Exercise >> Filter the records down to the lines that hold the word "turned", and copy each of those lines.

==== Provided records

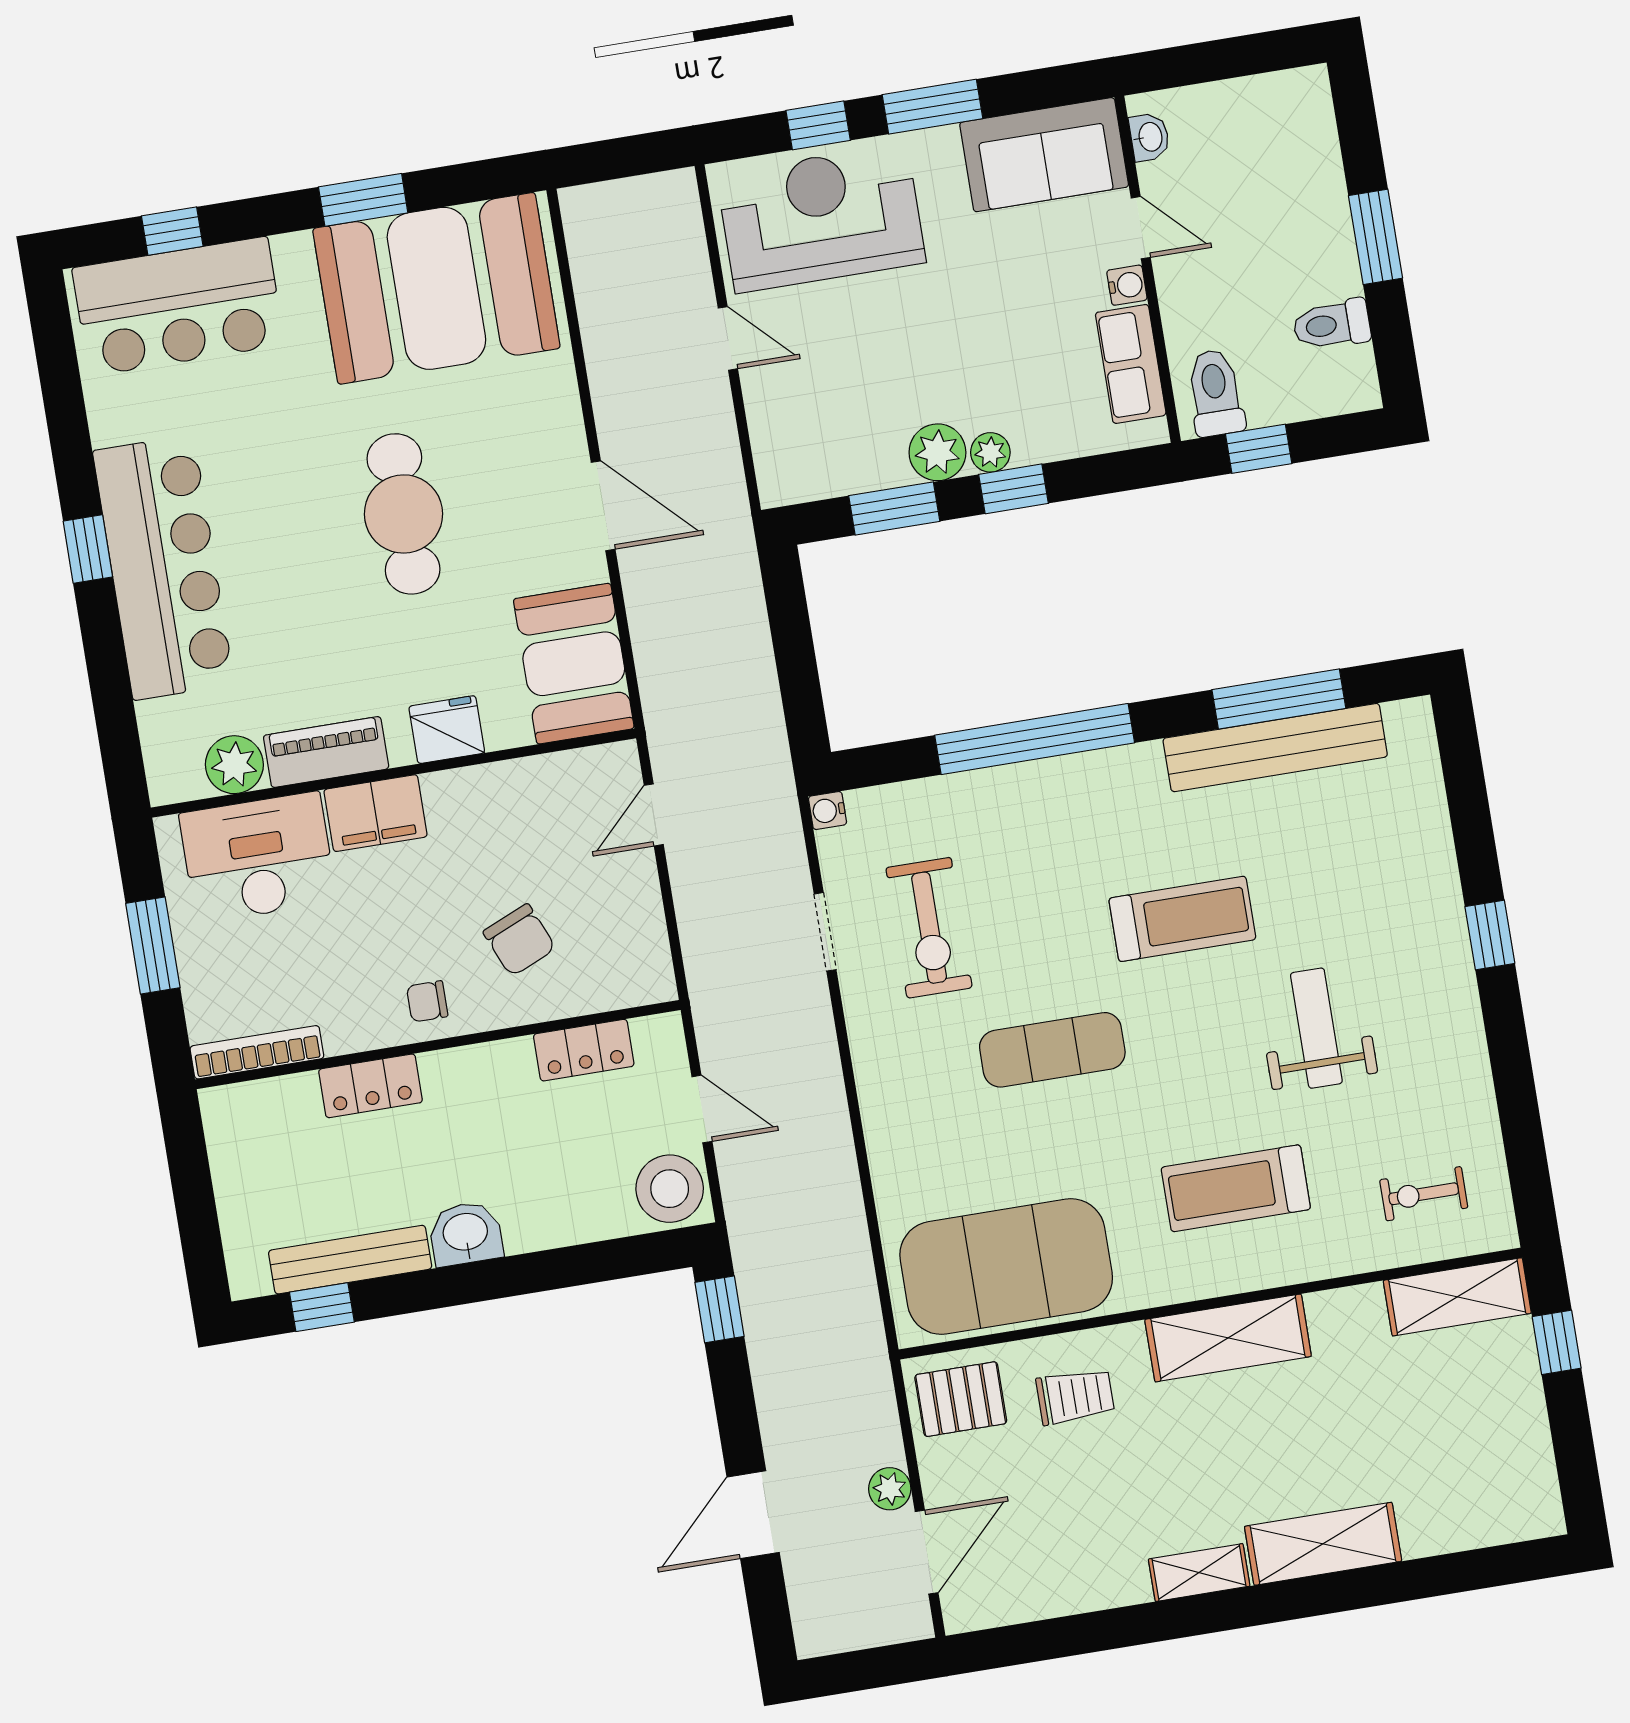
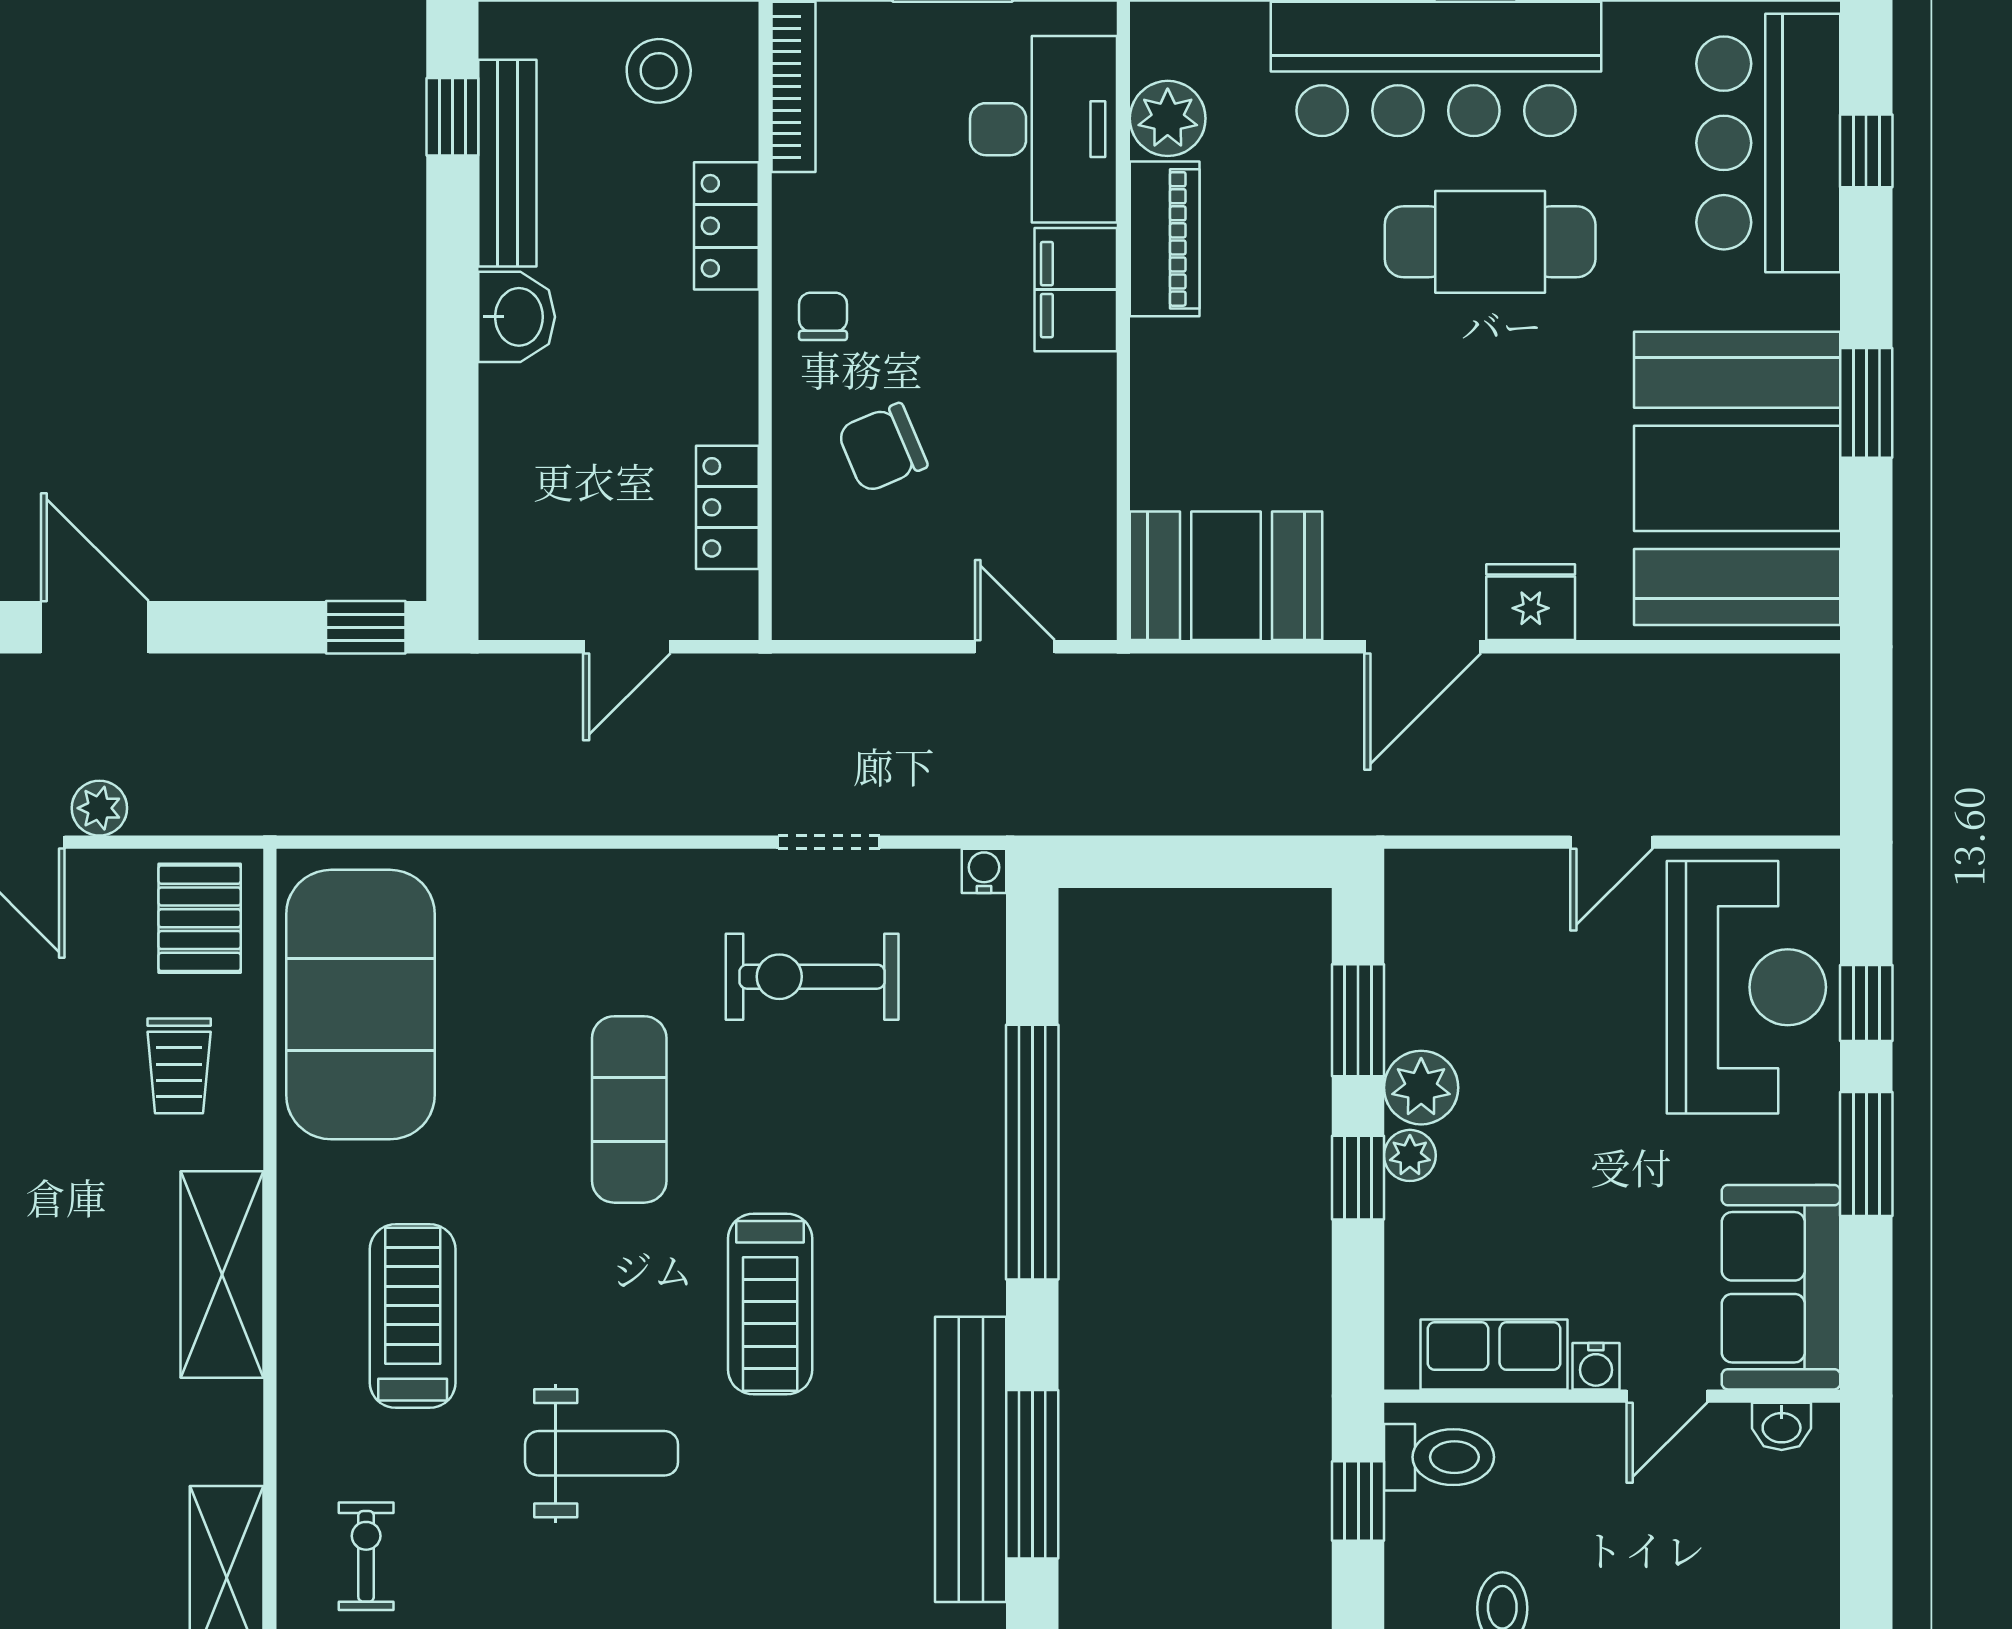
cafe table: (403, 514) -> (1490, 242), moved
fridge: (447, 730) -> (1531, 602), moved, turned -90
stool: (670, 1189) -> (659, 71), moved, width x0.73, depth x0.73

========
==== Provided records

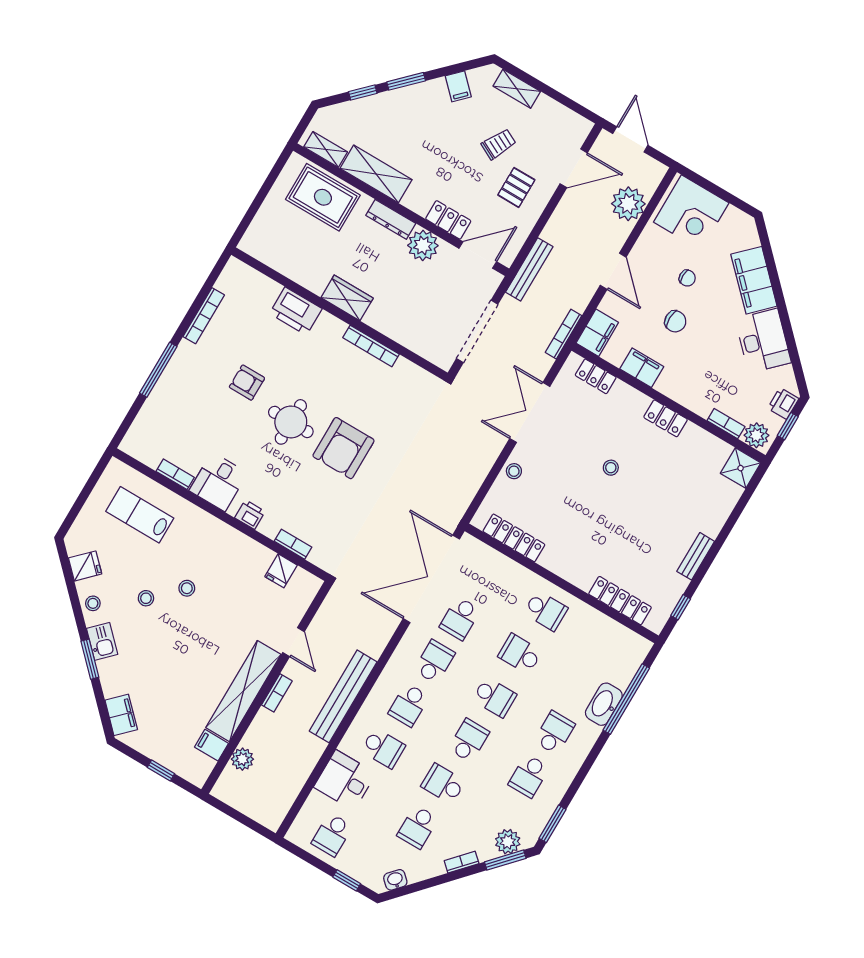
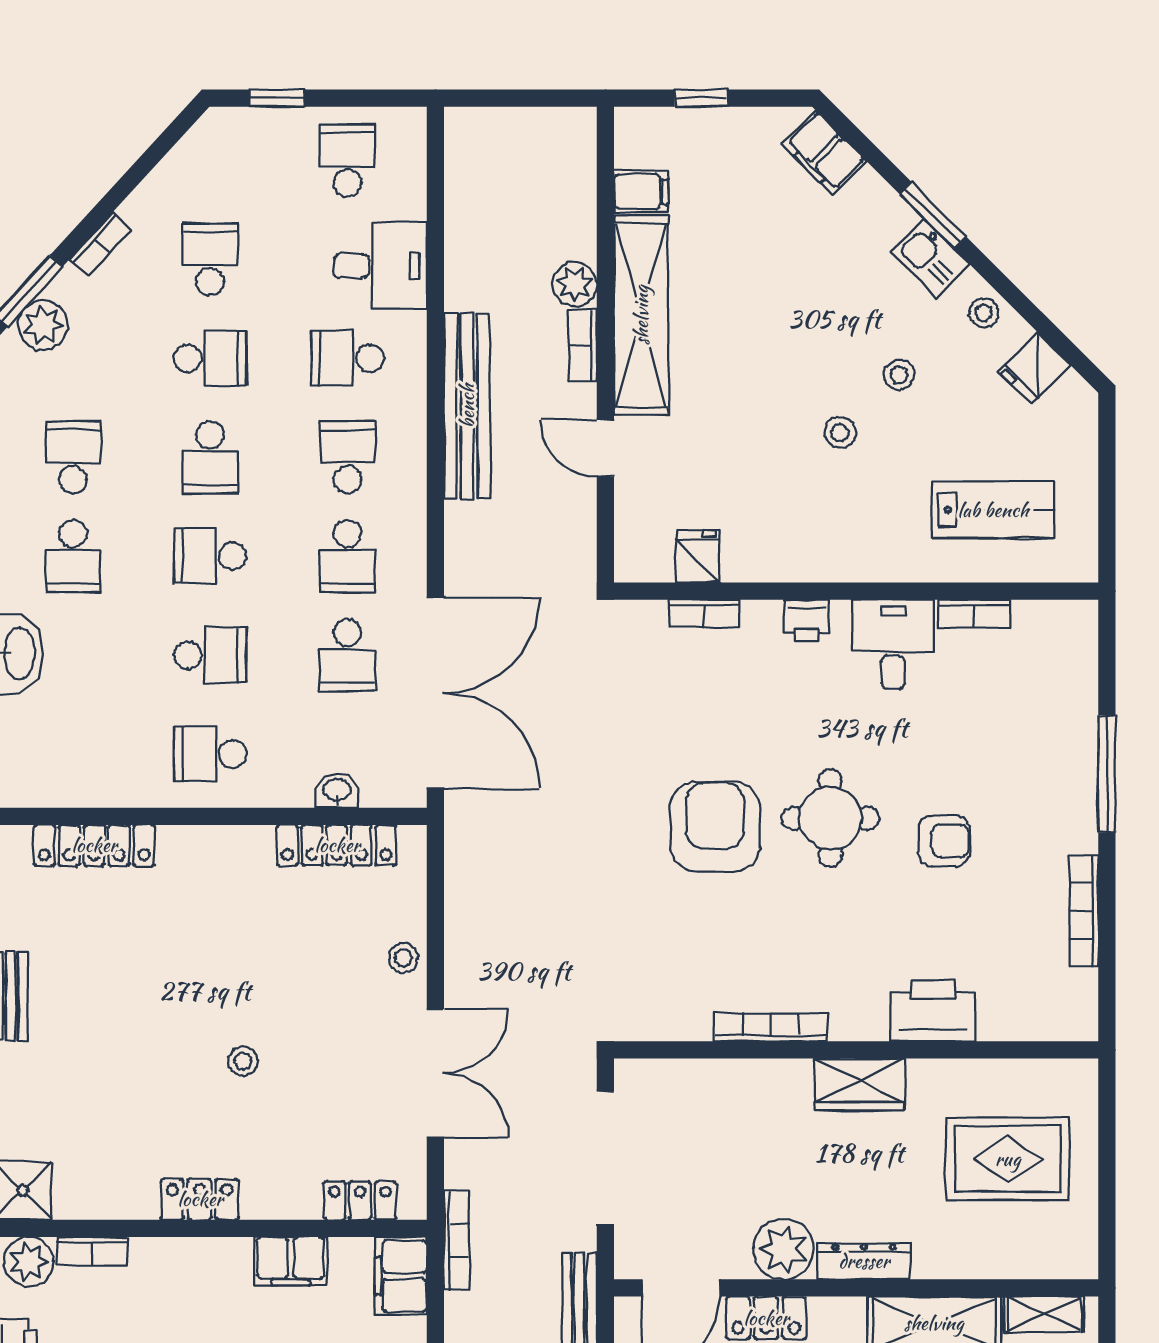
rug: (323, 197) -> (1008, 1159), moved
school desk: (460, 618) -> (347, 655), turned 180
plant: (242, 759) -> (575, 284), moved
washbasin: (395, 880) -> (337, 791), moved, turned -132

========
==== Provided records

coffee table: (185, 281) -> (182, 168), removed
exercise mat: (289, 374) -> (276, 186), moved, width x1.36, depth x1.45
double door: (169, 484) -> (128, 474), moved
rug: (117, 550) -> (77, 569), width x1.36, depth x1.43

========

Result >>
fridge: (447, 730) -> (1531, 602), moved, turned -90
school desk: (460, 618) -> (347, 655), turned 180
washbasin: (395, 880) -> (337, 791), moved, turned -132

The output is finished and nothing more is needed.